--- Input data Enclosed Below ---

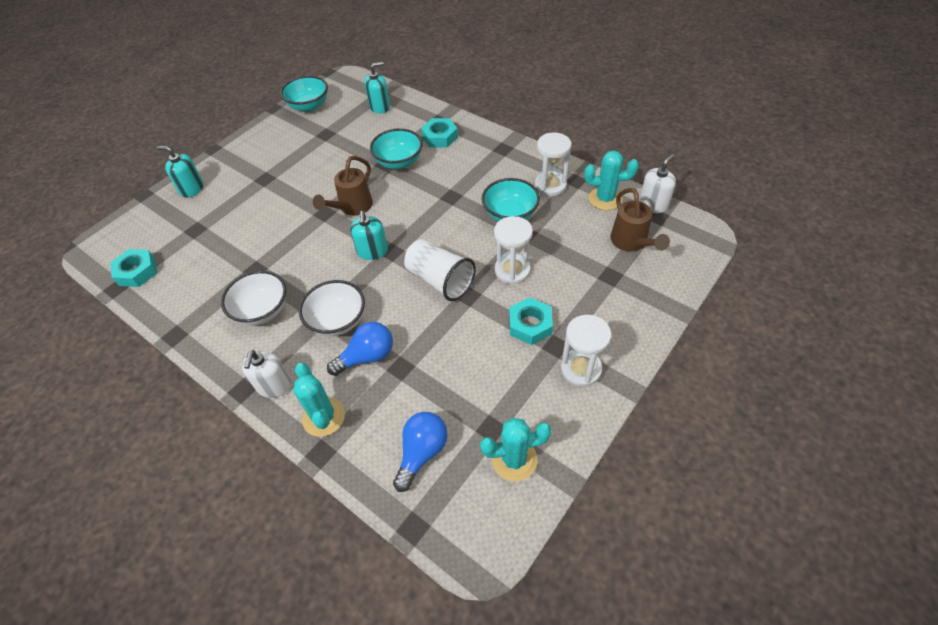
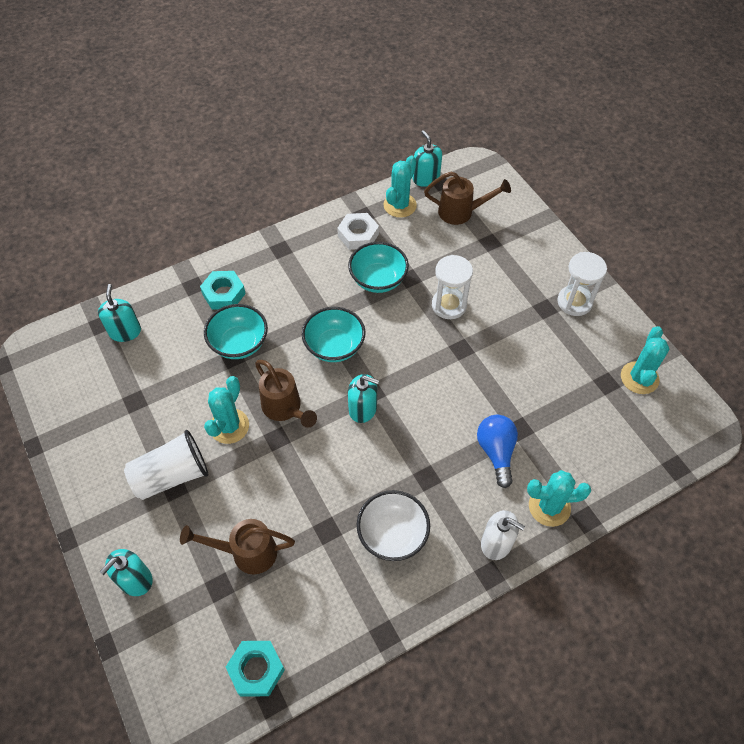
camera: 70 degrees left, 5 degrees up
turquoise bowl [280,76,328,112] -> turquoise bowl moved to [302,307,365,362]
white bowl [299,280,365,336] -> none
blue light bulb [393,412,448,492] -> none
white cup [404,239,476,301] -> white cup moved to [124,430,208,500]
turquoise nut [509,297,553,345] -> none
white hourglass [535,132,572,196] -> white nut [337,213,379,250]
white soap dispenser [639,154,676,213] -> turquoise soap dispenser [413,130,442,187]
none -> brown watering can [180,519,295,574]
none -> turquoise cactus [204,376,249,444]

--- End of Enclosed Input data ---

> **Brief**
Of all the lines in the records, how many have the word "moved"? Write only the number.

> **Solution for this task**
2